*YOUR OBJECTIVE*.
For the material below, output exactly the span from the line with "D4: diode 1N4004" to the line with "S2: switch (GND, N18) -> switch (3V3, N18)", including both, and nothing besides.

**** DATA TO EXAMINE ****

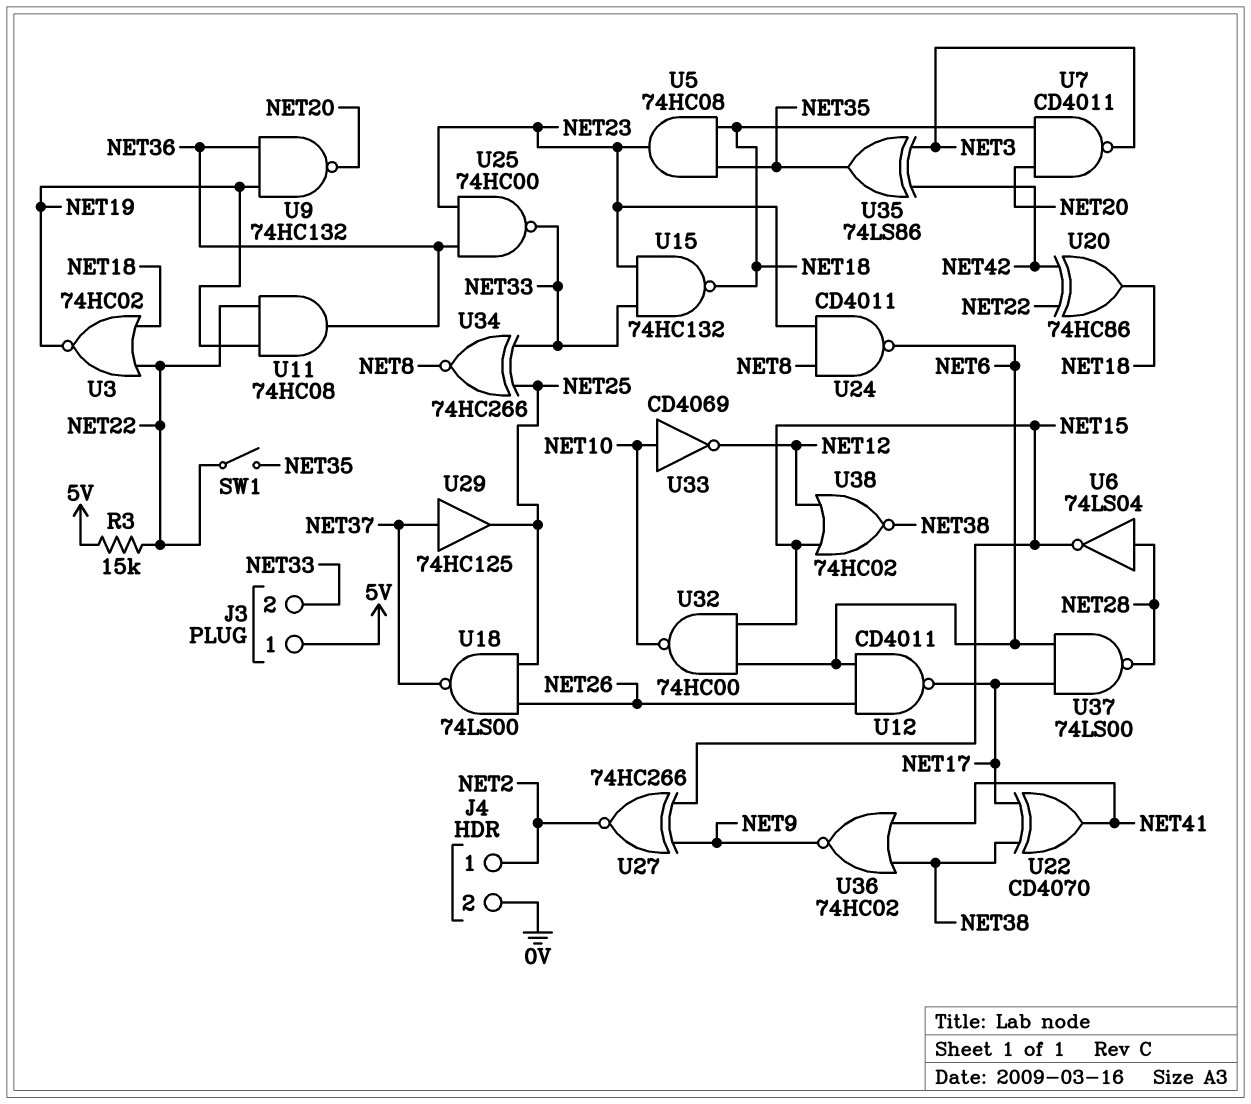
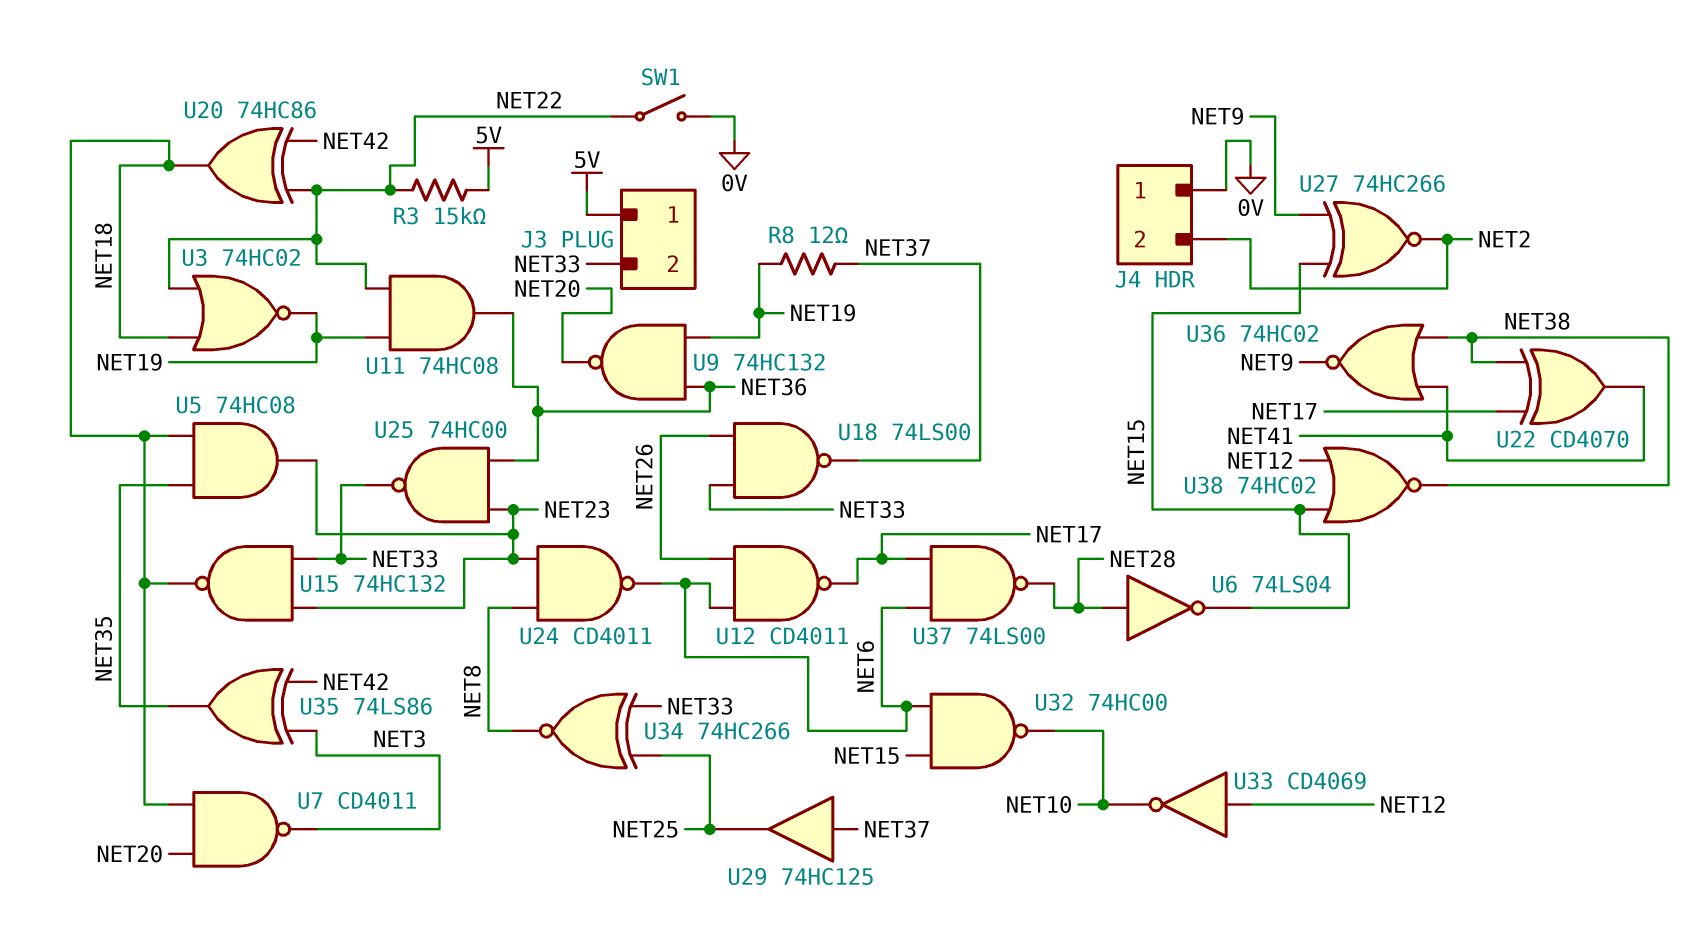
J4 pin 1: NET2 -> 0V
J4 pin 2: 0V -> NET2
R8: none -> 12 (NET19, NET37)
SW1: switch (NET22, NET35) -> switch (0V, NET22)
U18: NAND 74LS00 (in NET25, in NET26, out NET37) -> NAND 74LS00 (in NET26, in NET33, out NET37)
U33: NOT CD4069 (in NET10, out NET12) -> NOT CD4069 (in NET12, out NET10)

****
**** DATA TO EXAMINE ****

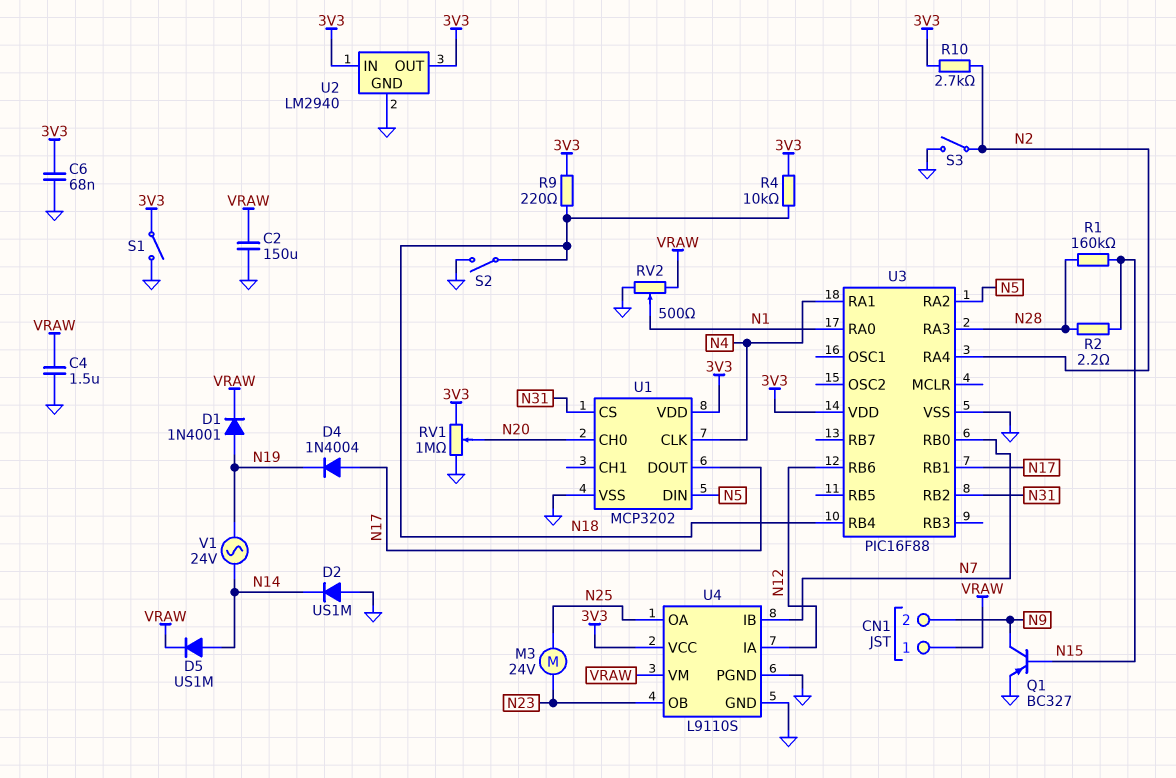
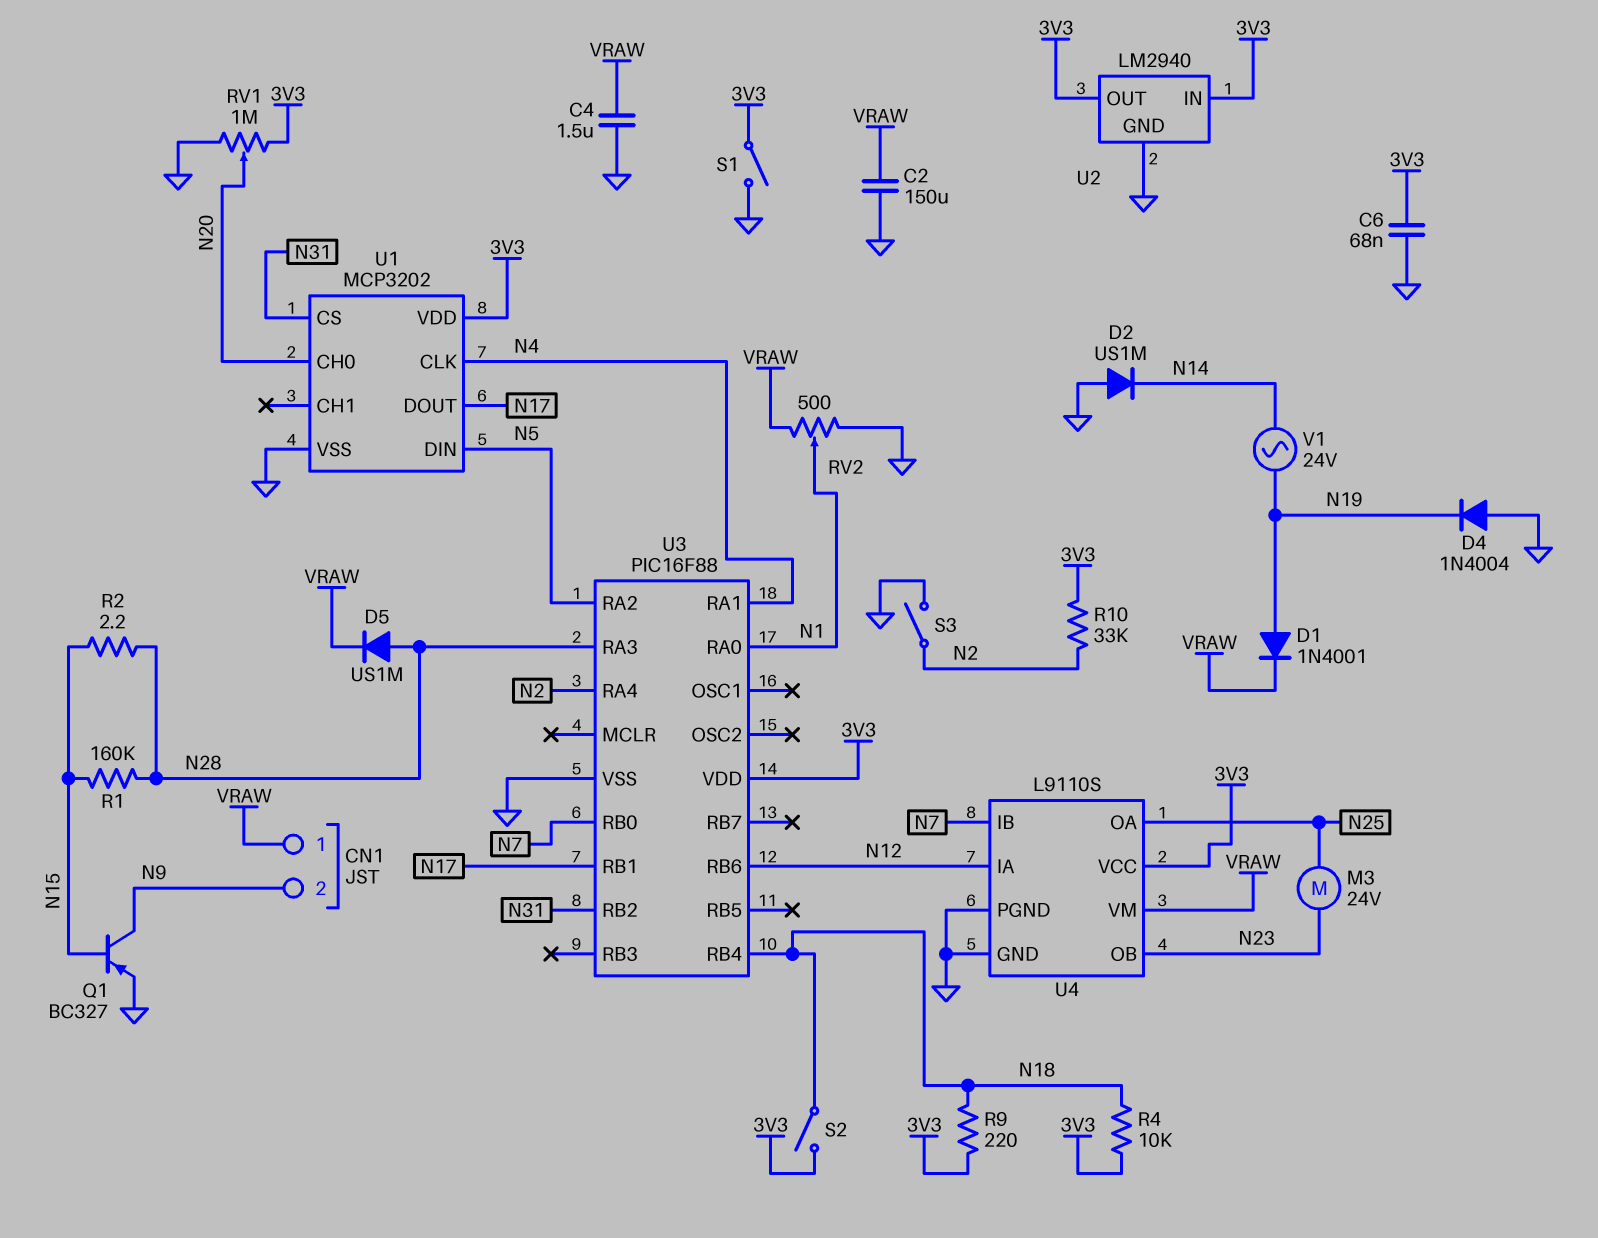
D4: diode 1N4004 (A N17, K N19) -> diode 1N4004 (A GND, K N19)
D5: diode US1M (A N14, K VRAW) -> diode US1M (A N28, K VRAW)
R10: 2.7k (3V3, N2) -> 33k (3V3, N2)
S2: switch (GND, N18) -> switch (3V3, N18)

****
**** DATA TO EXAMINE ****

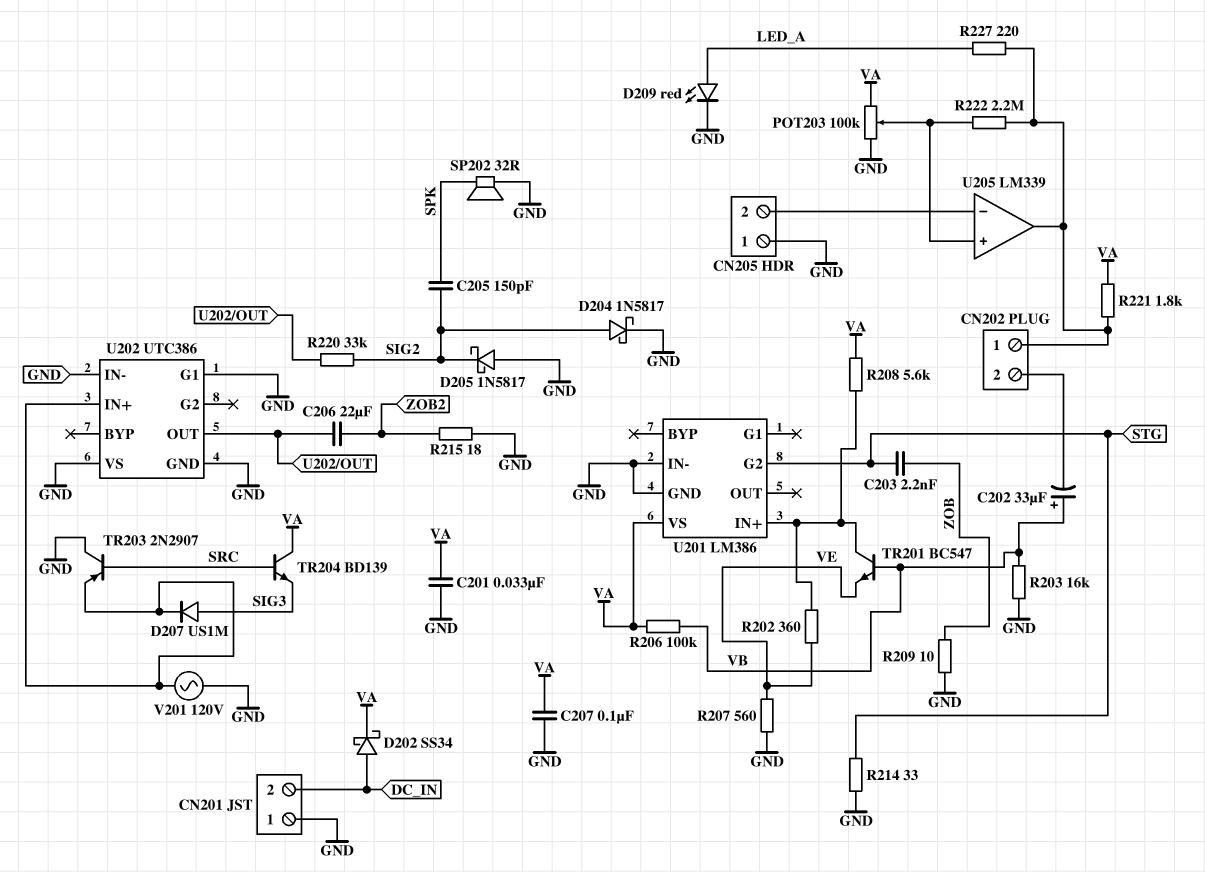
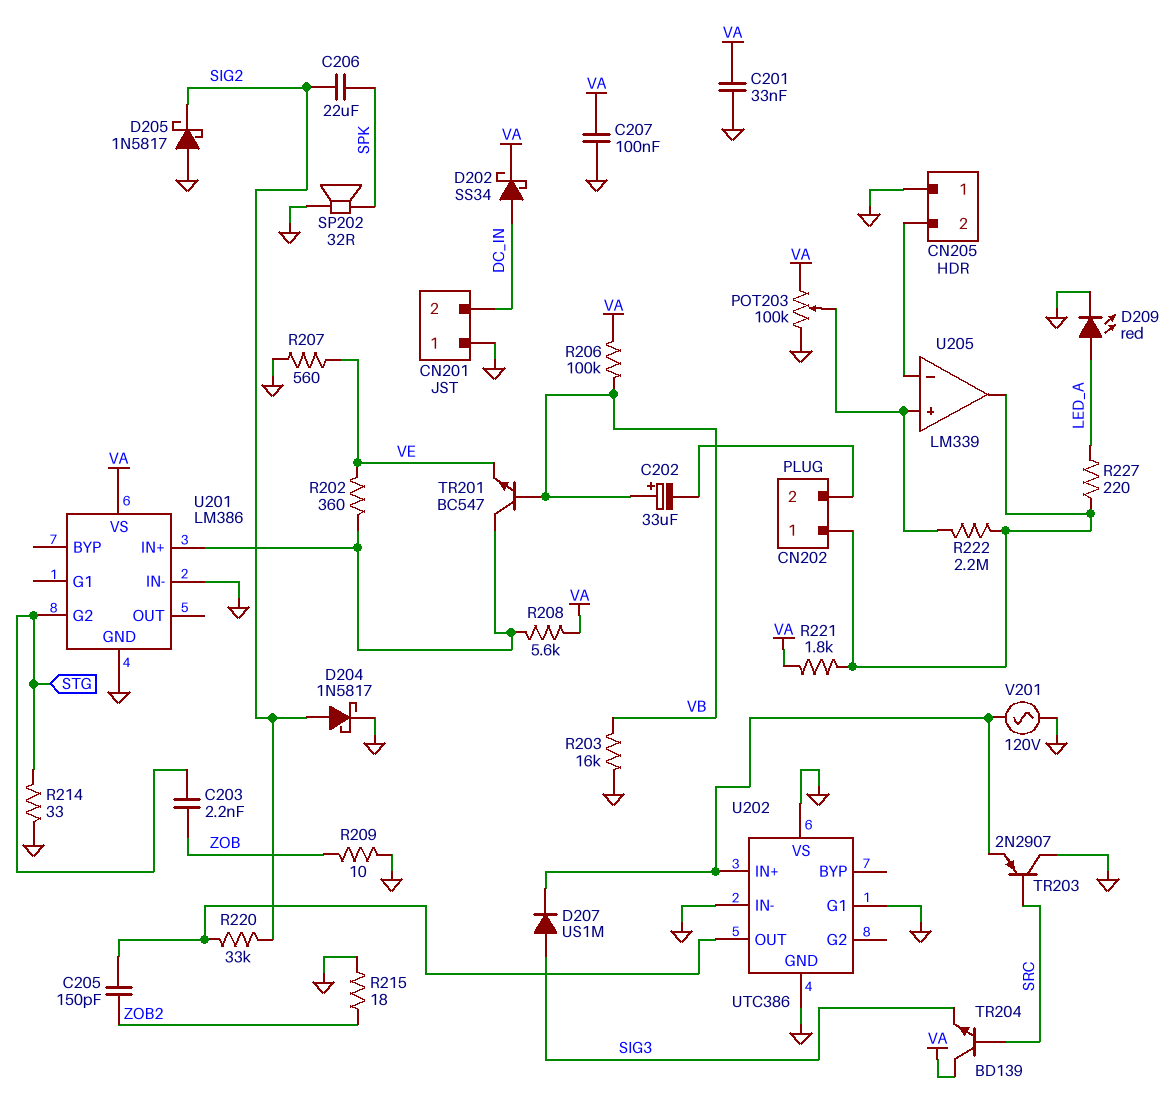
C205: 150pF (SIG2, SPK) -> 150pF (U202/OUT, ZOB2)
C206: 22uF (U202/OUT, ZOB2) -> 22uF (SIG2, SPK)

****

*SOLVED PROBLEM*.
D4: diode 1N4004 (A N17, K N19) -> diode 1N4004 (A GND, K N19)
D5: diode US1M (A N14, K VRAW) -> diode US1M (A N28, K VRAW)
R10: 2.7k (3V3, N2) -> 33k (3V3, N2)
S2: switch (GND, N18) -> switch (3V3, N18)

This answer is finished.